#### EXERCISE
Copy out each line of the listing that has the word "VBAT" in it.

————————

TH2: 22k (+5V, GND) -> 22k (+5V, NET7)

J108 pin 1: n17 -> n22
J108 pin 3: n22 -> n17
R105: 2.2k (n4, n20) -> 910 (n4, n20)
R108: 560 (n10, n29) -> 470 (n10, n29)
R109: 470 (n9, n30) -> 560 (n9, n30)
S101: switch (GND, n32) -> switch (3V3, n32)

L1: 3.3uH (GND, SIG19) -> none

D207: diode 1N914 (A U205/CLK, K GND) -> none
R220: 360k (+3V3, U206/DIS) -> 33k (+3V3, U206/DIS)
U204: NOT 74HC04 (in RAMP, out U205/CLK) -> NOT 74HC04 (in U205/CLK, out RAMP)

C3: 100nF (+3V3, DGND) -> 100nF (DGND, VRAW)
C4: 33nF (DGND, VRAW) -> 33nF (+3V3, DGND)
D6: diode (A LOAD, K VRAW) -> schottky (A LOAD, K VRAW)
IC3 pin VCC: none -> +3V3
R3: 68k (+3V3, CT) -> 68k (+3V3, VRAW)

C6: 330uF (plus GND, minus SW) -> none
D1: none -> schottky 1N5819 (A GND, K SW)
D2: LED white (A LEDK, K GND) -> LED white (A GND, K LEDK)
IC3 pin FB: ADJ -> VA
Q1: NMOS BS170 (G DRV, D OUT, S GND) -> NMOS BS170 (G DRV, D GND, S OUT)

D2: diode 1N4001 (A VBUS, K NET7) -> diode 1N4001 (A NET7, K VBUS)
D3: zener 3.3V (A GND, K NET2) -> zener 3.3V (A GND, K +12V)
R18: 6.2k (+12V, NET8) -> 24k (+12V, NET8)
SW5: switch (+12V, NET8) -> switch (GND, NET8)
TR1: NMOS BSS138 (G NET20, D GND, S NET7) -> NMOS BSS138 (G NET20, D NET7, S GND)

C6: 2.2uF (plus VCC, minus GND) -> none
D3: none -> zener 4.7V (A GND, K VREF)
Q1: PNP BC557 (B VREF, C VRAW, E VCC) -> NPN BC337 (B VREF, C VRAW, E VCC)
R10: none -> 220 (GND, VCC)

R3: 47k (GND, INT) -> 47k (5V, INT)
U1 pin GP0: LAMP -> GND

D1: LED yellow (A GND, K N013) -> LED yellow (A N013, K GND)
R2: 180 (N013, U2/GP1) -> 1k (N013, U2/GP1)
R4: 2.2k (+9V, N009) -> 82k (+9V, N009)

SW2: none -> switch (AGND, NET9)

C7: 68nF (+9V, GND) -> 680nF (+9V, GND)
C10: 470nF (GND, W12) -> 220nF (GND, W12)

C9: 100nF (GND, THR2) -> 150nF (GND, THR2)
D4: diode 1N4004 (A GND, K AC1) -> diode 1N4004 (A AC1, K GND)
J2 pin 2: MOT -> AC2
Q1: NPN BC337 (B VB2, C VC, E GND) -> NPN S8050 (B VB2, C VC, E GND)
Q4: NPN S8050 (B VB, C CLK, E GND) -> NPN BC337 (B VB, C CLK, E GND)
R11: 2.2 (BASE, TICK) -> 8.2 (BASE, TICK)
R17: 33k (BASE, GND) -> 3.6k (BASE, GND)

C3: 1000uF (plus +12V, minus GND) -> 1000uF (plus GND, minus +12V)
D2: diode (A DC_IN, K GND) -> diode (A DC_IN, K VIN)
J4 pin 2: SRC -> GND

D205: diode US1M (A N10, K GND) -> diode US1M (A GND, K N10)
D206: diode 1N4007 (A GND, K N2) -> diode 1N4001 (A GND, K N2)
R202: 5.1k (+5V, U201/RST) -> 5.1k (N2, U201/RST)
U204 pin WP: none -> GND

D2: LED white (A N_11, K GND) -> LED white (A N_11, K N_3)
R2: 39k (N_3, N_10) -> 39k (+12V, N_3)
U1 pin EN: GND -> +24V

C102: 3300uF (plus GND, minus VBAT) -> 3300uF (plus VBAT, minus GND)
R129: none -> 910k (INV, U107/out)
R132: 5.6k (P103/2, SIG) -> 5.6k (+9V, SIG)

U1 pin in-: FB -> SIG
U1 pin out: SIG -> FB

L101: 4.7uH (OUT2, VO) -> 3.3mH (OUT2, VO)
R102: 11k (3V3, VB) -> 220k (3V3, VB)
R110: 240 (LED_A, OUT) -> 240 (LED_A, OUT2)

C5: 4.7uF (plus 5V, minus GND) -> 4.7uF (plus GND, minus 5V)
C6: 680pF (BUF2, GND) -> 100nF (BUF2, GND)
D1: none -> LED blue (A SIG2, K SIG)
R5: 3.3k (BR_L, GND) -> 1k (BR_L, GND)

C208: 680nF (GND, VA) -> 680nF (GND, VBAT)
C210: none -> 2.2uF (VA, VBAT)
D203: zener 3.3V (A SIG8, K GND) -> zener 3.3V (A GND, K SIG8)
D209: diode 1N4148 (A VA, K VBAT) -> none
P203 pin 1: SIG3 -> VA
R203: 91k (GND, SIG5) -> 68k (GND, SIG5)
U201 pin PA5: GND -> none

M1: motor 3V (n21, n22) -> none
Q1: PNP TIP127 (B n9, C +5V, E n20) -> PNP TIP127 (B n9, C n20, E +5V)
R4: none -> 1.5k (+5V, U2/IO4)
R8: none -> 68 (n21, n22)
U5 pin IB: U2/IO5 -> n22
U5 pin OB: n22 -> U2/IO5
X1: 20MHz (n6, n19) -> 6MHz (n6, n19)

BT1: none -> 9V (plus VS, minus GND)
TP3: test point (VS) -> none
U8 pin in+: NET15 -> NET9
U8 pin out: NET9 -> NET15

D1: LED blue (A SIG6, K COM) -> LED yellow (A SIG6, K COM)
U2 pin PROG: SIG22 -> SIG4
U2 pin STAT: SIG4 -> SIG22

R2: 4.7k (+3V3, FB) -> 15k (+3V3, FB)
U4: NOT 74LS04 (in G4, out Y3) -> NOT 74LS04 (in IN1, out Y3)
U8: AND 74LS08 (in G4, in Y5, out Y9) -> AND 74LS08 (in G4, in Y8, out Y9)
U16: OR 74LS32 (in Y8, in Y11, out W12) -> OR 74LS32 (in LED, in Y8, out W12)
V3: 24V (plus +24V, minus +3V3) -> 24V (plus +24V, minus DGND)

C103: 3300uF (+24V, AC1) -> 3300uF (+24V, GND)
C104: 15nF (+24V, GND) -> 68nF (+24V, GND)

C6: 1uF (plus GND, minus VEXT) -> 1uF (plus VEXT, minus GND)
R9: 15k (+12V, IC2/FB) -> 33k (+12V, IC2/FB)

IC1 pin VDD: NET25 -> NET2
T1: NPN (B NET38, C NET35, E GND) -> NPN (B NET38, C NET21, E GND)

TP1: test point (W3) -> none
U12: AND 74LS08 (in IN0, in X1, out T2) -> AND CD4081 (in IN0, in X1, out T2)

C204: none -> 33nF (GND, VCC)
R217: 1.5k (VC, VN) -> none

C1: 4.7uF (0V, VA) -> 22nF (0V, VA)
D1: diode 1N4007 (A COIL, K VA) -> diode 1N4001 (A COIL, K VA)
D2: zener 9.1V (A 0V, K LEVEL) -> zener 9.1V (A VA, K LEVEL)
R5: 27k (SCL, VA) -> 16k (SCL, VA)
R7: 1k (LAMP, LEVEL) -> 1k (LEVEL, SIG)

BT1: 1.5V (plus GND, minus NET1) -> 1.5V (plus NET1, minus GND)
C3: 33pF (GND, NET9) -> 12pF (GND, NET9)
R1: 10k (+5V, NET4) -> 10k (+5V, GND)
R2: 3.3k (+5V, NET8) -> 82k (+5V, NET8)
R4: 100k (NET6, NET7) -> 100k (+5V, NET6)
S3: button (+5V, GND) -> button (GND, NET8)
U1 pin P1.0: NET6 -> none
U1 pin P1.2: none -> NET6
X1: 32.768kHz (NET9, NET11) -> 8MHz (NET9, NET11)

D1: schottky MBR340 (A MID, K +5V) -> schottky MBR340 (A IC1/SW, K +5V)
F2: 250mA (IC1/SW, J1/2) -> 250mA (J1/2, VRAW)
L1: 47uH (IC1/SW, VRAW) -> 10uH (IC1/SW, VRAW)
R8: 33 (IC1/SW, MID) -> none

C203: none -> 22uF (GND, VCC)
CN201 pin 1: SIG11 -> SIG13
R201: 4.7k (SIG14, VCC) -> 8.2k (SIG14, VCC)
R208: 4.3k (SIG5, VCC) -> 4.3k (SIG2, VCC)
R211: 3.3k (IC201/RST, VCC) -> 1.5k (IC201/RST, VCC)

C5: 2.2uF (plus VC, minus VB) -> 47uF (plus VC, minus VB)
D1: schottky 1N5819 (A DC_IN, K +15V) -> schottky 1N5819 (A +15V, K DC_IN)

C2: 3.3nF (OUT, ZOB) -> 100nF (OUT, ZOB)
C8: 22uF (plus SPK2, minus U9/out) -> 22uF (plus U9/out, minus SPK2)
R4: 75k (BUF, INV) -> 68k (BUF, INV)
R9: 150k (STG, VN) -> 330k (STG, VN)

————————

#### RESULT OF THE EXERCISE
C102: 3300uF (plus GND, minus VBAT) -> 3300uF (plus VBAT, minus GND)
C208: 680nF (GND, VA) -> 680nF (GND, VBAT)
C210: none -> 2.2uF (VA, VBAT)
D209: diode 1N4148 (A VA, K VBAT) -> none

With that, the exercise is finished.